TASK OBJECTIVE
Could you filter the material and copy every line where the word "garnek" occurs?

START DATA SHOWN

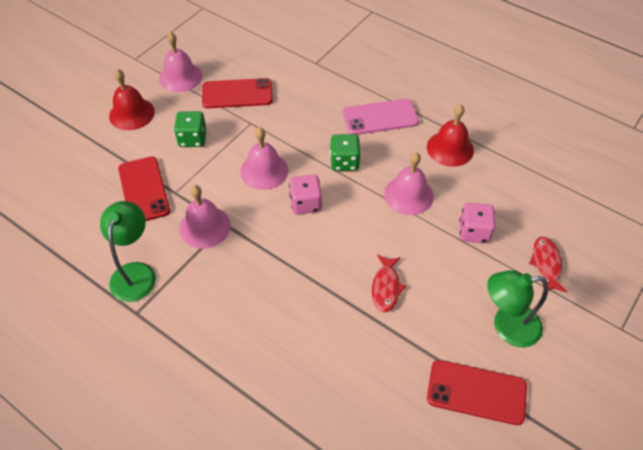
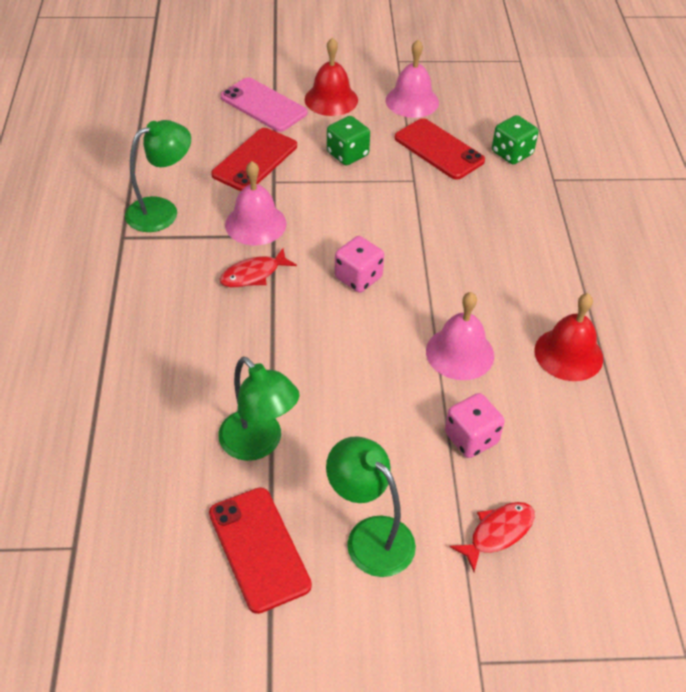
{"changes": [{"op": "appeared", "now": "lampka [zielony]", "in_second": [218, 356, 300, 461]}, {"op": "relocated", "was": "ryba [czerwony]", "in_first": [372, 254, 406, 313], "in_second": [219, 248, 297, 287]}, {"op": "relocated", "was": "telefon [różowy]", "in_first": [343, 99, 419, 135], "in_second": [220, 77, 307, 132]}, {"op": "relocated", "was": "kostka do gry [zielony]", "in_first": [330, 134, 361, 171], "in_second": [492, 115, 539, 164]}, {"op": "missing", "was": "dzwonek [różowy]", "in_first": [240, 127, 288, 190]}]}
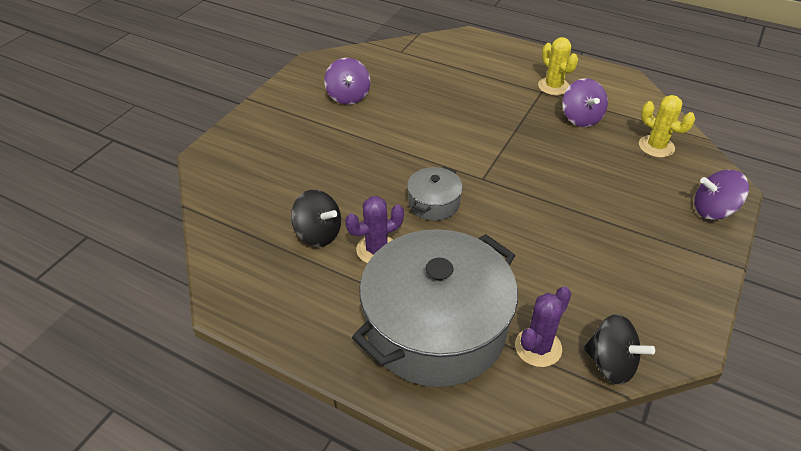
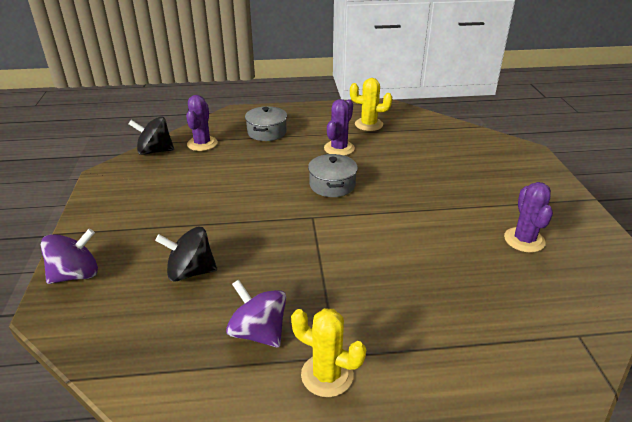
{"changes": [{"op": "relocated", "was": "bączek [czarny]", "in_first": [291, 190, 341, 247], "in_second": [155, 227, 217, 282]}, {"op": "size", "was": "garnek [szary]", "in_first": [352, 229, 518, 387], "in_second": [245, 106, 287, 141], "ratio": 0.44}, {"op": "relocated", "was": "kaktus [żółty]", "in_first": [639, 95, 695, 158], "in_second": [350, 78, 392, 131]}, {"op": "exchanged", "was": "bączek [fioletowy]", "now": "kaktus [fioletowy]", "in_first": [324, 58, 370, 105], "in_second": [504, 182, 553, 253]}]}
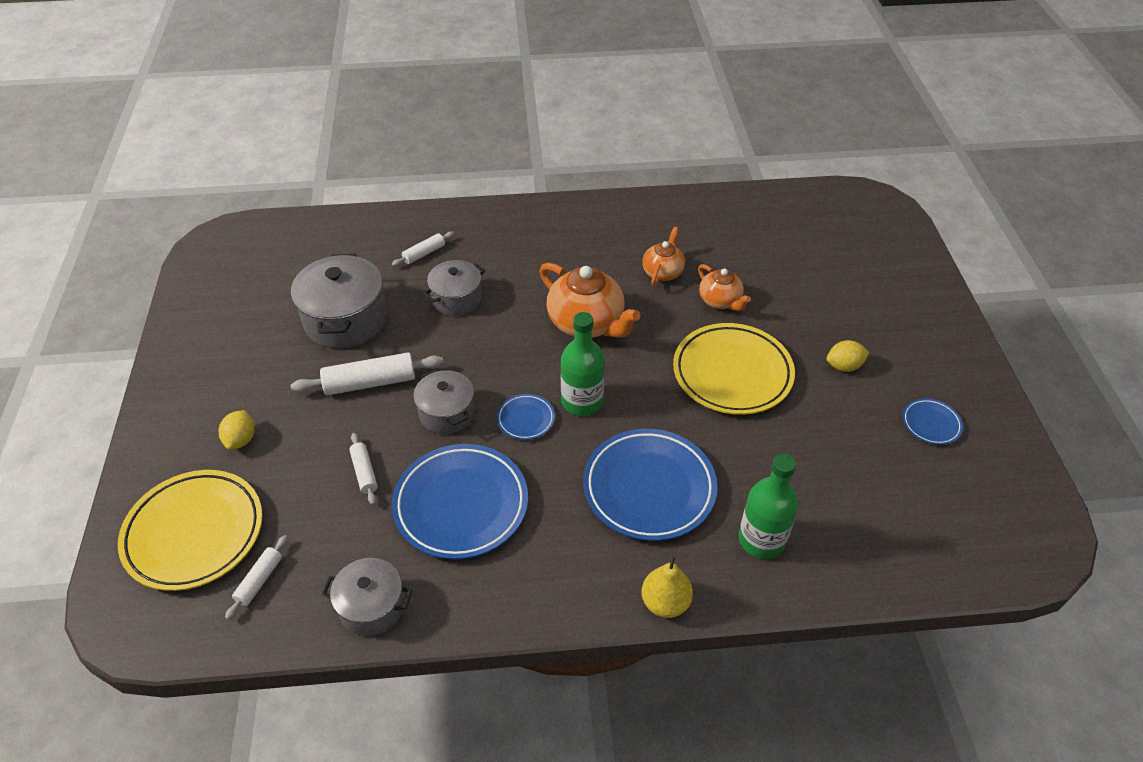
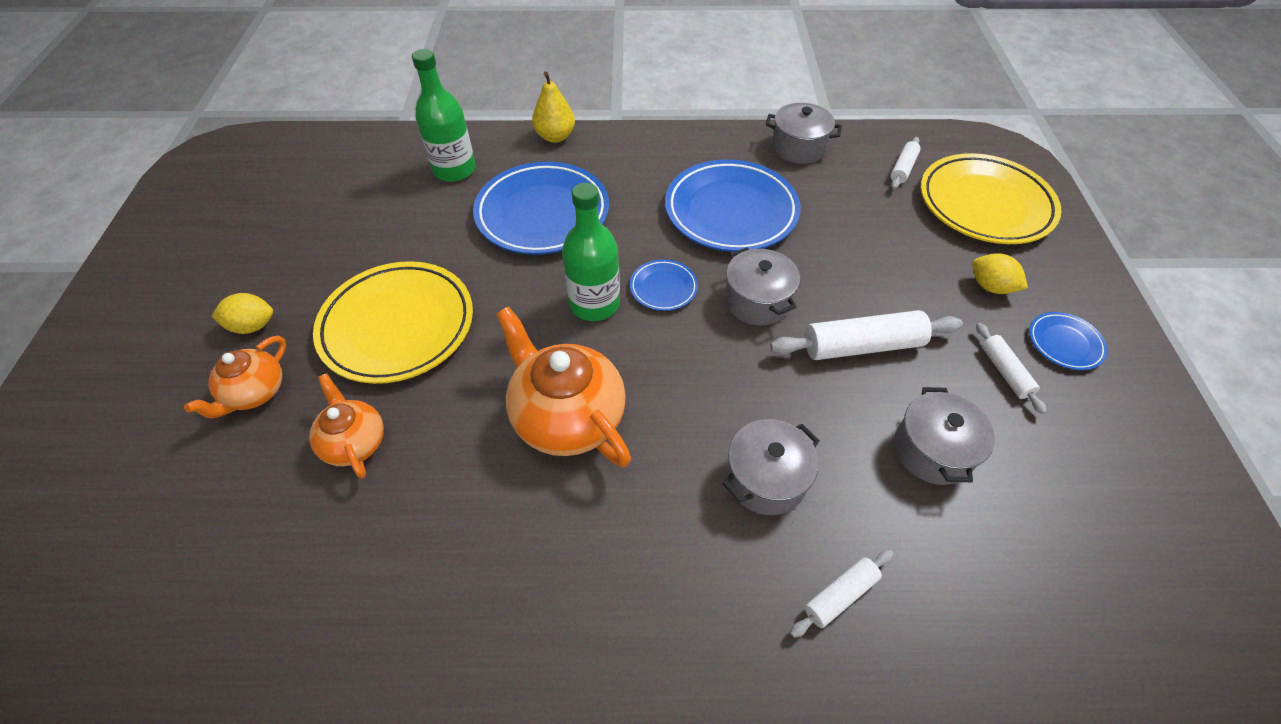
{"changes": [{"op": "relocated", "was": "imbryk [pomarańczowy]", "in_first": [642, 227, 685, 286], "in_second": [184, 336, 286, 419]}, {"op": "size", "was": "garnek [szary]", "in_first": [291, 253, 387, 349], "in_second": [894, 387, 995, 485], "ratio": 0.62}, {"op": "spun", "was": "cytryna [żółty]", "in_first": [219, 410, 255, 450], "in_second": [972, 253, 1028, 294], "clockwise": -60}, {"op": "relocated", "was": "wałek do ciasta [biały]", "in_first": [349, 433, 378, 505], "in_second": [976, 323, 1047, 414]}, {"op": "relocated", "was": "talerz [niebieski]", "in_first": [903, 398, 963, 445], "in_second": [1029, 312, 1108, 370]}]}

END DATA SHOWN

WORKED SOLUTION
{"changes": [{"op": "relocated", "was": "bączek [czarny]", "in_first": [291, 190, 341, 247], "in_second": [155, 227, 217, 282]}, {"op": "size", "was": "garnek [szary]", "in_first": [352, 229, 518, 387], "in_second": [245, 106, 287, 141], "ratio": 0.44}, {"op": "relocated", "was": "kaktus [żółty]", "in_first": [639, 95, 695, 158], "in_second": [350, 78, 392, 131]}, {"op": "exchanged", "was": "bączek [fioletowy]", "now": "kaktus [fioletowy]", "in_first": [324, 58, 370, 105], "in_second": [504, 182, 553, 253]}]}
{"changes": [{"op": "relocated", "was": "imbryk [pomarańczowy]", "in_first": [642, 227, 685, 286], "in_second": [184, 336, 286, 419]}, {"op": "size", "was": "garnek [szary]", "in_first": [291, 253, 387, 349], "in_second": [894, 387, 995, 485], "ratio": 0.62}, {"op": "spun", "was": "cytryna [żółty]", "in_first": [219, 410, 255, 450], "in_second": [972, 253, 1028, 294], "clockwise": -60}, {"op": "relocated", "was": "wałek do ciasta [biały]", "in_first": [349, 433, 378, 505], "in_second": [976, 323, 1047, 414]}, {"op": "relocated", "was": "talerz [niebieski]", "in_first": [903, 398, 963, 445], "in_second": [1029, 312, 1108, 370]}]}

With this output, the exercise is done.